Dataset entries:
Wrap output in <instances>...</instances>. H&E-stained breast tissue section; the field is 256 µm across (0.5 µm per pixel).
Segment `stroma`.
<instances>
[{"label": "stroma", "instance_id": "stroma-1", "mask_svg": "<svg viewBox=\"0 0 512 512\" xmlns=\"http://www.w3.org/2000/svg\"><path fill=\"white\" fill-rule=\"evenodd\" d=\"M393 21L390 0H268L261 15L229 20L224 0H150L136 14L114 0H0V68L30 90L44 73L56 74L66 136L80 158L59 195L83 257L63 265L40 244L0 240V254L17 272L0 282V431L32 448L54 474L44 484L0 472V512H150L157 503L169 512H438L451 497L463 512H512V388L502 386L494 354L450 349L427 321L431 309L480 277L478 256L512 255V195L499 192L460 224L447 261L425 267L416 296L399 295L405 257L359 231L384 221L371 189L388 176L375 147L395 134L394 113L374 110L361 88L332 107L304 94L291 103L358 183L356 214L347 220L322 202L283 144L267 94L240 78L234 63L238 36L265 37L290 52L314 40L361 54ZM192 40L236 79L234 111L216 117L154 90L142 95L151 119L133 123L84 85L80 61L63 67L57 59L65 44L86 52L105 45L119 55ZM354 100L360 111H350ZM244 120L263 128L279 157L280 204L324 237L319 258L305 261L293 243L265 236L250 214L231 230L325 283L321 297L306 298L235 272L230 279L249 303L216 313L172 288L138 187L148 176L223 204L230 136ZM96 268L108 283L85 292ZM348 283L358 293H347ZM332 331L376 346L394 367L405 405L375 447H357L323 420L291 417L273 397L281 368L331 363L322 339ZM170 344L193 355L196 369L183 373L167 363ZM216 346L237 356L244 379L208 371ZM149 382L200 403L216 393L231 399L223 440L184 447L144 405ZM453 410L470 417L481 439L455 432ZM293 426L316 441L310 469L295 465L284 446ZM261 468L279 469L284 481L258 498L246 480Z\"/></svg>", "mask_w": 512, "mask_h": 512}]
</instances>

■ Exercise goal
Identify every line above with the string "instances" in it. Copy those lines.

■ Result of the task
Wrap output in <instances>...</instances>. H&E-stained breast tissue section; the field is 256 µm across (0.5 µm per pixel).
<instances>
</instances>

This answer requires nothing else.